#### [Task description]
Among the entries that follow, some lines contain the word "fork". Show all of them.

#### [Data supplied]

____________________

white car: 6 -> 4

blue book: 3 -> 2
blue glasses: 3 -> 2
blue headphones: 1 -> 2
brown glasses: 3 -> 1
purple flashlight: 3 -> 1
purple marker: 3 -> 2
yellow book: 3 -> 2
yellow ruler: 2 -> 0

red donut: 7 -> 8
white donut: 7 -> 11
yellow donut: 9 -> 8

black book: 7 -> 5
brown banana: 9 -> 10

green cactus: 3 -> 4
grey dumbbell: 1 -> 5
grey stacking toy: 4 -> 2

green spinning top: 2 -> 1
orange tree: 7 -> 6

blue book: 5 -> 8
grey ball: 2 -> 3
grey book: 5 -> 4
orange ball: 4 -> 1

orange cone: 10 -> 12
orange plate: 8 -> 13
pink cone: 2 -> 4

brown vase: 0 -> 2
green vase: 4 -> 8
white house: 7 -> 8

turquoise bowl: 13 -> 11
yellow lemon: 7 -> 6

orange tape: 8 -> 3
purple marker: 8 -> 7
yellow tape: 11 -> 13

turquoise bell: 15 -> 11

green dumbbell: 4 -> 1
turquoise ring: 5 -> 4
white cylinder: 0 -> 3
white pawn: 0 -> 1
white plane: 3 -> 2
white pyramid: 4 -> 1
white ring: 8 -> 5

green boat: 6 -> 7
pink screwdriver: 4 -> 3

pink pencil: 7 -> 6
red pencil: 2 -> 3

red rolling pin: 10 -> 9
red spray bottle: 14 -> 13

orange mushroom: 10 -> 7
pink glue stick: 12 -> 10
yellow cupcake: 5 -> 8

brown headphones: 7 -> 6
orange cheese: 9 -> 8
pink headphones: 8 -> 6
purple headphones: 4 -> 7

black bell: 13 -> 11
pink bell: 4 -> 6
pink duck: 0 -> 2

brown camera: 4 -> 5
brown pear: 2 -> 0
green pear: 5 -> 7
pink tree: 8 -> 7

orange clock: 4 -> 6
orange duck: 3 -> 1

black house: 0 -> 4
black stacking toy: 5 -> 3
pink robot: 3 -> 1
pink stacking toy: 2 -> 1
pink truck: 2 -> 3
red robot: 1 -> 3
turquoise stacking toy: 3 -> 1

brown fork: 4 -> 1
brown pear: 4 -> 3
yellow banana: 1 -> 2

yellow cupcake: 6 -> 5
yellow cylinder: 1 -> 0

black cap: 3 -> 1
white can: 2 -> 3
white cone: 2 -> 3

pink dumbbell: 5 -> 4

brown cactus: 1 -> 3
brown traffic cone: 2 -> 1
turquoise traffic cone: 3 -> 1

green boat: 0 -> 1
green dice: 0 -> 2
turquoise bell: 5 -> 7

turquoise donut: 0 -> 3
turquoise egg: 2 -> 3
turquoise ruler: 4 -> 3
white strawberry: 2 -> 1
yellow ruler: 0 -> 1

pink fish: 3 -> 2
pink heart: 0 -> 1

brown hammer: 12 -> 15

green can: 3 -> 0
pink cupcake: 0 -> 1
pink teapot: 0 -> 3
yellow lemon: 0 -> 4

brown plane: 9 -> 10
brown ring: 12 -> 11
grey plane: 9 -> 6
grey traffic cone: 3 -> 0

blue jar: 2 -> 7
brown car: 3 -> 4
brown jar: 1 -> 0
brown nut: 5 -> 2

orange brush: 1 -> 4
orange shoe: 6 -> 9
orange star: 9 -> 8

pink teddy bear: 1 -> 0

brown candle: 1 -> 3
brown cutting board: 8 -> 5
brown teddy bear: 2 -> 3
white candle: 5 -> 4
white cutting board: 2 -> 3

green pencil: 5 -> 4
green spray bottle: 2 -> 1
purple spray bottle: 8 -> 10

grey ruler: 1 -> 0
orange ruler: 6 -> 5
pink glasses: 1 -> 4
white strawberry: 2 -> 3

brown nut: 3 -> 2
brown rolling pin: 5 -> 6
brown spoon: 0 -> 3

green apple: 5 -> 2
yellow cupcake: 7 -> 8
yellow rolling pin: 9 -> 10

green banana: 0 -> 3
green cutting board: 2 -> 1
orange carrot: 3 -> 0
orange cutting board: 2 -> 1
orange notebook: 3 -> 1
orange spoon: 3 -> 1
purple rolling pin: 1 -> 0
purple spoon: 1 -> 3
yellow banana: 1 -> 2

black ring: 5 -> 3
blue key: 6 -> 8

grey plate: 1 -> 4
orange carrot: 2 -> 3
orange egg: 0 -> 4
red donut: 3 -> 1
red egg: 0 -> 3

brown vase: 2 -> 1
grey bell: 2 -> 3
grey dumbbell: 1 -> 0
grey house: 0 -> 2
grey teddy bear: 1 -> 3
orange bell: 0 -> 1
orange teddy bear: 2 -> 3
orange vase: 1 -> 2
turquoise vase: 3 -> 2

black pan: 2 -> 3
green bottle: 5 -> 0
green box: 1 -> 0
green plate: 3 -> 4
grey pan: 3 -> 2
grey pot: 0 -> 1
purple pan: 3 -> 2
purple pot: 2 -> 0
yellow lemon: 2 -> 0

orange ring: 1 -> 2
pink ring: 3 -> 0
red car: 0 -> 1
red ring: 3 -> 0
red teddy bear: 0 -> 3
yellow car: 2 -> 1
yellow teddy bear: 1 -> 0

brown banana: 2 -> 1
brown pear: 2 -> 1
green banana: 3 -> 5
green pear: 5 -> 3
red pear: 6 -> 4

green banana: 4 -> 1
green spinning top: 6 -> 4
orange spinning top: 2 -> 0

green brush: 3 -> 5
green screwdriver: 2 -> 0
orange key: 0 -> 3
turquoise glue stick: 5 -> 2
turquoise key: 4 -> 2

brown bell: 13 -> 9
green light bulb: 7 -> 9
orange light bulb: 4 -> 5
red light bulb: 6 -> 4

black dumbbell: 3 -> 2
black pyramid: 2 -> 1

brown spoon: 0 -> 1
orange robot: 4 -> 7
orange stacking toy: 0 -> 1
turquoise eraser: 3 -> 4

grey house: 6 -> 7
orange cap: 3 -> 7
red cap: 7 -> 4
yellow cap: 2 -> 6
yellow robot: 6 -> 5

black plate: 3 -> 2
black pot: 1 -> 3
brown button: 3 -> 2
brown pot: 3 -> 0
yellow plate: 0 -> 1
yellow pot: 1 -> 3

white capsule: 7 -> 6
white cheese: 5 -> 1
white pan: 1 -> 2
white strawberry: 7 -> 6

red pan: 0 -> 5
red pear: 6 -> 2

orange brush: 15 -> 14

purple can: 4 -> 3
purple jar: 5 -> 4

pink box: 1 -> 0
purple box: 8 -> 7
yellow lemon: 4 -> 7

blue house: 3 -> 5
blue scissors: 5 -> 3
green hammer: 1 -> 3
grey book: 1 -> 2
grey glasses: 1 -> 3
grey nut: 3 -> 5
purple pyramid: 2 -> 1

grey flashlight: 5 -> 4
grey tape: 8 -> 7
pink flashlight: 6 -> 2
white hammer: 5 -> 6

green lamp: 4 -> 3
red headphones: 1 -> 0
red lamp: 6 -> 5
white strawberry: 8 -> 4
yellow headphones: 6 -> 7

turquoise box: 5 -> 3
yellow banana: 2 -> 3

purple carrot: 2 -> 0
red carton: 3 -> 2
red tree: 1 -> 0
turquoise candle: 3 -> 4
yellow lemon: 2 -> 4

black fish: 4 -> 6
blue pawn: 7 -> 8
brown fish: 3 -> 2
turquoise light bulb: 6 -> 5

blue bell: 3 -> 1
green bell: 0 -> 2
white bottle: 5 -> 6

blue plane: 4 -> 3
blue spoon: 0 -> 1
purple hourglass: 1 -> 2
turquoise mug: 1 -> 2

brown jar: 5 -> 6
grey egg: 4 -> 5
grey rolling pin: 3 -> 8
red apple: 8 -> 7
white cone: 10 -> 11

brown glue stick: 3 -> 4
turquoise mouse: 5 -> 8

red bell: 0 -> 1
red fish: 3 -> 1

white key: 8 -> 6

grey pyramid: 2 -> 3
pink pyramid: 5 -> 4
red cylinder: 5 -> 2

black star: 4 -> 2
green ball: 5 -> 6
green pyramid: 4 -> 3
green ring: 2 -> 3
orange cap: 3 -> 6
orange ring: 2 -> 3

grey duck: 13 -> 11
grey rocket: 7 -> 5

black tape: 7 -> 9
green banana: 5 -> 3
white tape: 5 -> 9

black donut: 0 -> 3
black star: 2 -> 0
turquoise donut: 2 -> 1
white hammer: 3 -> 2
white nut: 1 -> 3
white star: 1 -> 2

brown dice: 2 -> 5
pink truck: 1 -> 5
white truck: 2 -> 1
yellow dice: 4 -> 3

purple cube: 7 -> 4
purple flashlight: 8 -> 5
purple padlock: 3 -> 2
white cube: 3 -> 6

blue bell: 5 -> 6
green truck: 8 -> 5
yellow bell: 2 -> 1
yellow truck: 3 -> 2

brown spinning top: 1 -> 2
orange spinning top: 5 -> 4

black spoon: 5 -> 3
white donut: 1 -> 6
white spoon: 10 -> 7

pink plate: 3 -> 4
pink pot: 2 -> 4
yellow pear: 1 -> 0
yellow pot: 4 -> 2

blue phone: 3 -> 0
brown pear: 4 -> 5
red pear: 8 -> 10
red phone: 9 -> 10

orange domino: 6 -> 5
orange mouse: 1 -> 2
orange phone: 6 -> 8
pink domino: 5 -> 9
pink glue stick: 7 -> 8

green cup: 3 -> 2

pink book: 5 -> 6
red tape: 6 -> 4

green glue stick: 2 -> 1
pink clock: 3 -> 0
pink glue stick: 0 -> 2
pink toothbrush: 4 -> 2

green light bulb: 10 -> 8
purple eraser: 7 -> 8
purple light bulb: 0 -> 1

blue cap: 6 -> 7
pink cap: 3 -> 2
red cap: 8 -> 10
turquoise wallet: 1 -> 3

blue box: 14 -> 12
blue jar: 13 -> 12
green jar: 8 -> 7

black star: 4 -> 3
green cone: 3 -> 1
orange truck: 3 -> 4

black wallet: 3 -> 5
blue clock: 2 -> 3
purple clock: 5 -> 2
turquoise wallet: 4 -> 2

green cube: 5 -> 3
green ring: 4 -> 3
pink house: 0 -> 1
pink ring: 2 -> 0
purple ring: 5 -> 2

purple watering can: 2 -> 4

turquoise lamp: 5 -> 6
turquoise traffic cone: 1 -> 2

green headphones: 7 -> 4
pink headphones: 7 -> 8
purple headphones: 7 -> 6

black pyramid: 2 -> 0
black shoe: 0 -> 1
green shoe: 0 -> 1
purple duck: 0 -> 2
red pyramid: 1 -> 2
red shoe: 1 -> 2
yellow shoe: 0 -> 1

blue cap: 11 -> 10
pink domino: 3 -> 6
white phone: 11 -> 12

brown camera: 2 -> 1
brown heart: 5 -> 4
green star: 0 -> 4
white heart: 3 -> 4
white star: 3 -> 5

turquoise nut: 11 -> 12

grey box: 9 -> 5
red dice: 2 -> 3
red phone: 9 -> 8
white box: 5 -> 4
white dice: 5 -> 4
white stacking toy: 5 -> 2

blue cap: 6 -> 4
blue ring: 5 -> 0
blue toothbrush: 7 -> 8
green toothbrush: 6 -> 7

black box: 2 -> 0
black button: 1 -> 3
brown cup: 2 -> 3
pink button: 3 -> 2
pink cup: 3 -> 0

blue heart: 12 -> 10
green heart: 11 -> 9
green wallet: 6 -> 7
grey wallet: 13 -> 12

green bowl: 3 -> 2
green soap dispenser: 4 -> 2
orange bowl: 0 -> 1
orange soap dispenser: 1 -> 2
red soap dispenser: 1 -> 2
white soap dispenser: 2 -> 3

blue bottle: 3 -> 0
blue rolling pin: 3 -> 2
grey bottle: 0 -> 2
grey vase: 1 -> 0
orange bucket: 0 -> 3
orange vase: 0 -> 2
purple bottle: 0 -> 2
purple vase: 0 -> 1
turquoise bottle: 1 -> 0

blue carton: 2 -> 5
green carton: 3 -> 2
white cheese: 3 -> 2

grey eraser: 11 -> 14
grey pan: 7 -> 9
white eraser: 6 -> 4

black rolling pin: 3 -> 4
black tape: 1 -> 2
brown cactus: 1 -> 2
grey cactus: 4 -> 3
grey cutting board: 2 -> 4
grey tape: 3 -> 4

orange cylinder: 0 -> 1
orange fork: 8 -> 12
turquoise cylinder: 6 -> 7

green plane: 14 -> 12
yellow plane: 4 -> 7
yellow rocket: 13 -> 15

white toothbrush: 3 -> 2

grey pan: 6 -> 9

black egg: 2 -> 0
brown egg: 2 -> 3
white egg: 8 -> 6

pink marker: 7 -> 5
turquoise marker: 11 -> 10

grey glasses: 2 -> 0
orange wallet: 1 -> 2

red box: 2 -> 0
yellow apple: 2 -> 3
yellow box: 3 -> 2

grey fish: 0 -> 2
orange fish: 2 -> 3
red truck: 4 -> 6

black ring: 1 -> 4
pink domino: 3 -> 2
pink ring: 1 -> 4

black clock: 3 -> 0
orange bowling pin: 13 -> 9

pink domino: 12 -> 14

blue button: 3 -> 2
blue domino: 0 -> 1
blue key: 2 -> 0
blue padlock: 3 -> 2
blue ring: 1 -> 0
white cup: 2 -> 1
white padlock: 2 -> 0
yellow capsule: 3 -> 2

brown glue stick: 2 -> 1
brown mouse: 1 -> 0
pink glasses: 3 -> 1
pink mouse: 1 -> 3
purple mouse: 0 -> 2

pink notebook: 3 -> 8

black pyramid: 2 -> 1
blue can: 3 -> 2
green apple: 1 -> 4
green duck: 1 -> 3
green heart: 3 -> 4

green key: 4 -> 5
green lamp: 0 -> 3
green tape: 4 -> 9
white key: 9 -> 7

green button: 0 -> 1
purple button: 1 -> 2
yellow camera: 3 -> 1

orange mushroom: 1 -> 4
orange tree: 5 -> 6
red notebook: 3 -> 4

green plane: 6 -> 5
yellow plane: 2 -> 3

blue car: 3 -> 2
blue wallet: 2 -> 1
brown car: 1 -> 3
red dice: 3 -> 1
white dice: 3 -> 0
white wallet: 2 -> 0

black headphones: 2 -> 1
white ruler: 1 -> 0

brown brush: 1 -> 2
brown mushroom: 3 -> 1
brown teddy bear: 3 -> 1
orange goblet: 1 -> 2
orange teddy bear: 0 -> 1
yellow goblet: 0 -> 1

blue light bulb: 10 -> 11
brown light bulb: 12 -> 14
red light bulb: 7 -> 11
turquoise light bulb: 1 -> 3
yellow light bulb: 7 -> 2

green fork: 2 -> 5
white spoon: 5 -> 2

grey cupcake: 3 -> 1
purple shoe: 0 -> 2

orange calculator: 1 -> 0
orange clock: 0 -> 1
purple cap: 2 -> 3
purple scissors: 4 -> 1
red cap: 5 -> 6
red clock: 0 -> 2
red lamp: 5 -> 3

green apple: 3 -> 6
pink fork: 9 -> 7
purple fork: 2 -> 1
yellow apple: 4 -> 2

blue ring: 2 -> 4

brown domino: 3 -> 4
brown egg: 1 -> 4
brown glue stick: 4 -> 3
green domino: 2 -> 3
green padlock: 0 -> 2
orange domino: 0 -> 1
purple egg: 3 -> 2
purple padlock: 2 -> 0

____________________

#### [Written answer]
brown fork: 4 -> 1
orange fork: 8 -> 12
green fork: 2 -> 5
pink fork: 9 -> 7
purple fork: 2 -> 1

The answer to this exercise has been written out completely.